WORK INSTRUCTION: Write out the lines below exactly, beginning at the one with "none -> yellow camera [792,510,849,568]" and stopping after the one with "turquoise mug [921,356,974,416]"; the pictures are not copied.

DATA EXCERPTS:

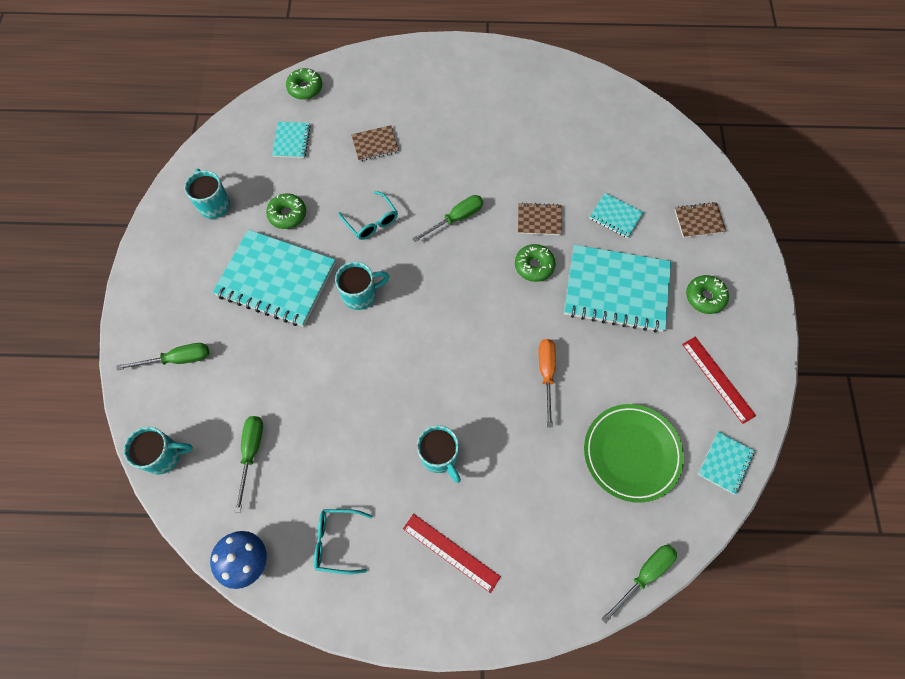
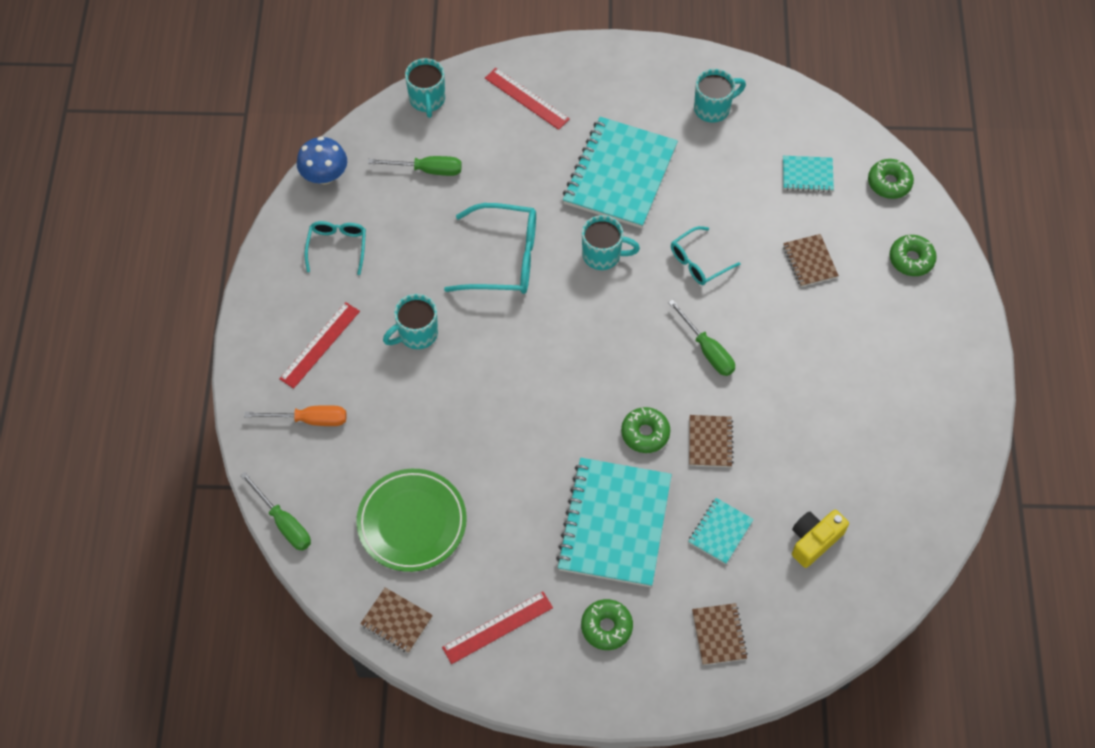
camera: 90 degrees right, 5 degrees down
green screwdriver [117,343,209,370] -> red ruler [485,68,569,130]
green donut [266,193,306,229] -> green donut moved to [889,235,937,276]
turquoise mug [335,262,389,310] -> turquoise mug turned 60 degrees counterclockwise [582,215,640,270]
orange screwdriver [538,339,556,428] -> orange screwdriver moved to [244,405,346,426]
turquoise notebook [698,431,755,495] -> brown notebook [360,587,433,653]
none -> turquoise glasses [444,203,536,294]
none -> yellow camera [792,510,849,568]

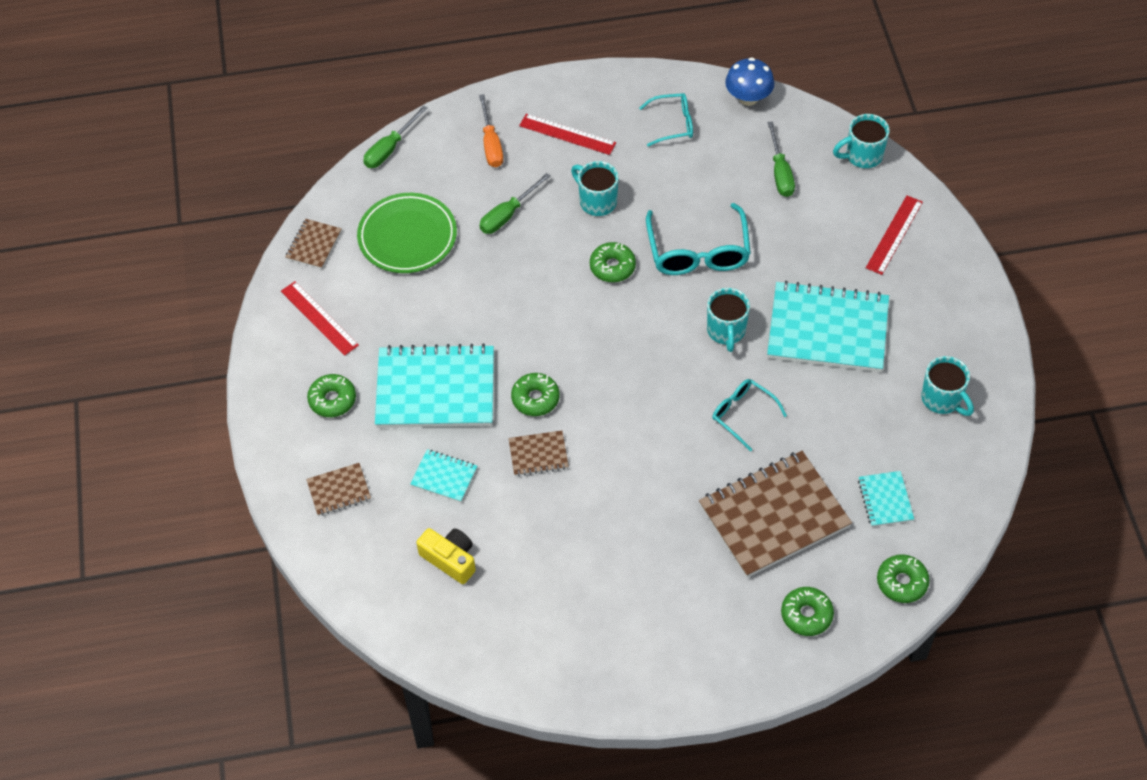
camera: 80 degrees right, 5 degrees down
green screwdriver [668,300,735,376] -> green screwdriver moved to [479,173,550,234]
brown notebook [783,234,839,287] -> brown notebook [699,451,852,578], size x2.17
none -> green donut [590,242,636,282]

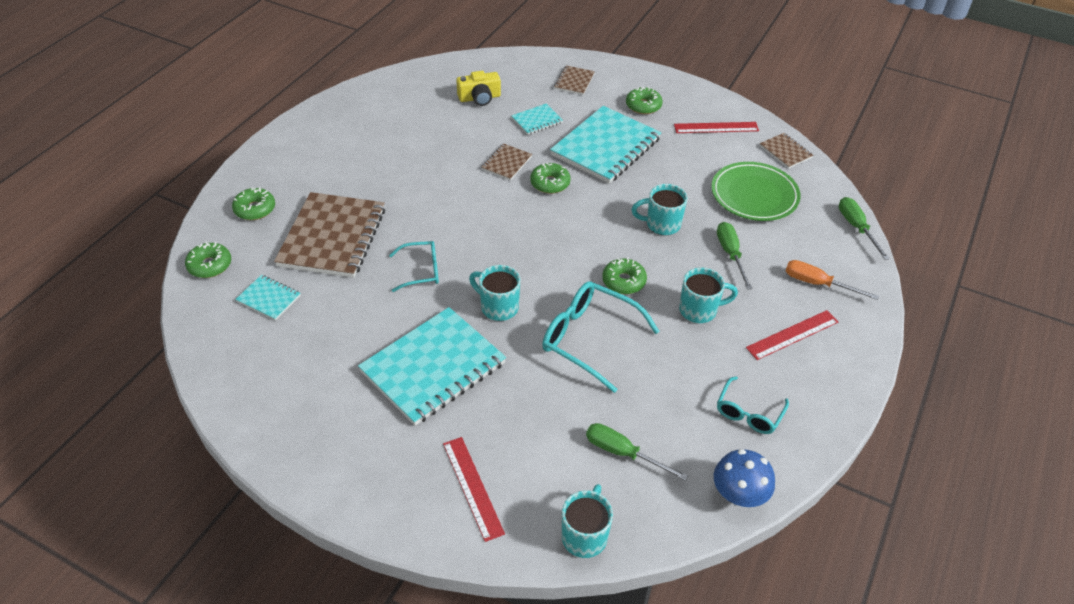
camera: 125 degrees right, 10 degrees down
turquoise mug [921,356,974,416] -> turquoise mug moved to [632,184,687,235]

* * *

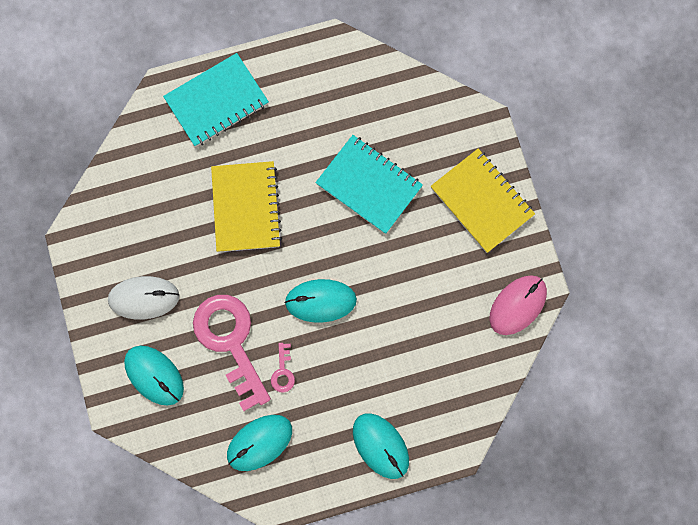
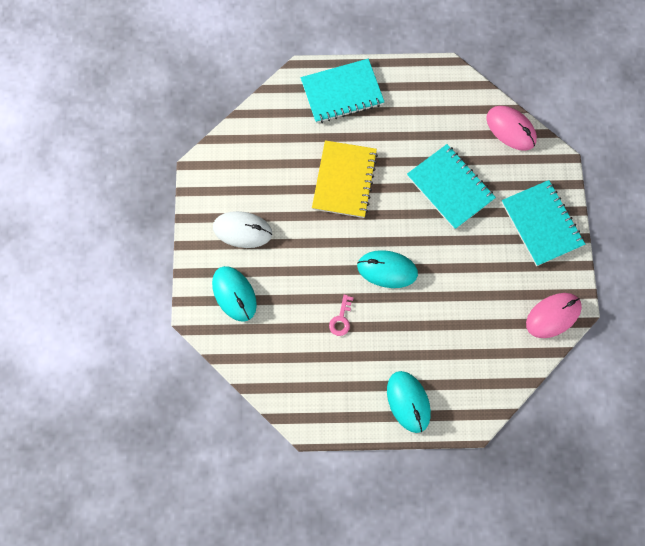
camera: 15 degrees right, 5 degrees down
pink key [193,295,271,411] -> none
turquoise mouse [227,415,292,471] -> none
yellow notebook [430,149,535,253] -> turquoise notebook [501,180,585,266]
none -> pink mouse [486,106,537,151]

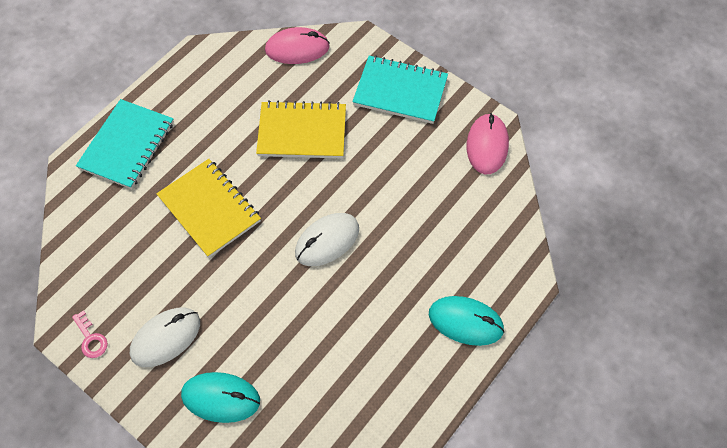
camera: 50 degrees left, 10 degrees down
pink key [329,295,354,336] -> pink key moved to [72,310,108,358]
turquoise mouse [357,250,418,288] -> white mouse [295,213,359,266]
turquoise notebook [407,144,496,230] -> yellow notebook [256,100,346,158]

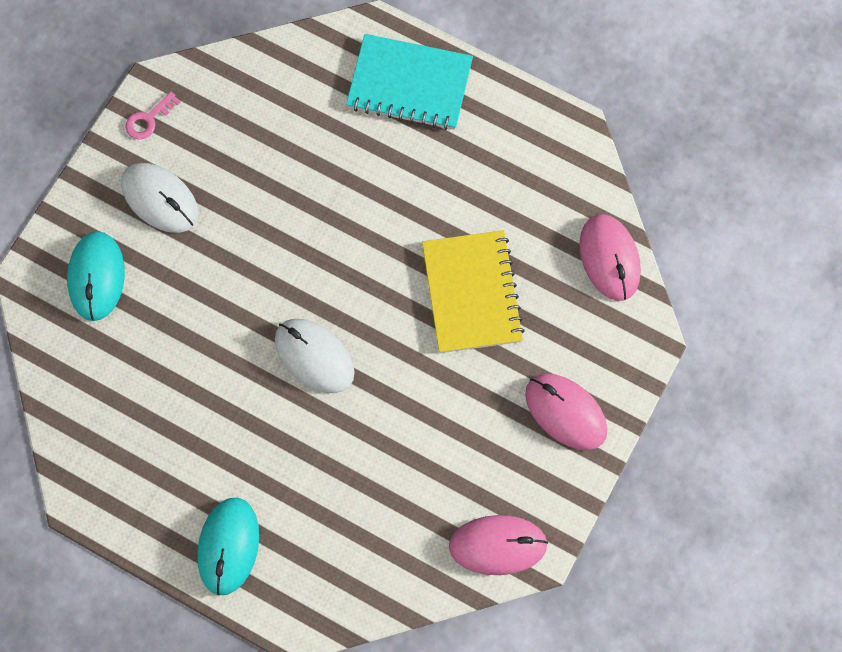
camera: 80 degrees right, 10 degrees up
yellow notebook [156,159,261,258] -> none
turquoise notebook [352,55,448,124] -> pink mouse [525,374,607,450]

SOLUTION:
none -> yellow camera [792,510,849,568]

camera: 80 degrees right, 5 degrees down
green screwdriver [668,300,735,376] -> green screwdriver moved to [479,173,550,234]
brown notebook [783,234,839,287] -> brown notebook [699,451,852,578], size x2.17
none -> green donut [590,242,636,282]

camera: 125 degrees right, 10 degrees down
turquoise mug [921,356,974,416] -> turquoise mug moved to [632,184,687,235]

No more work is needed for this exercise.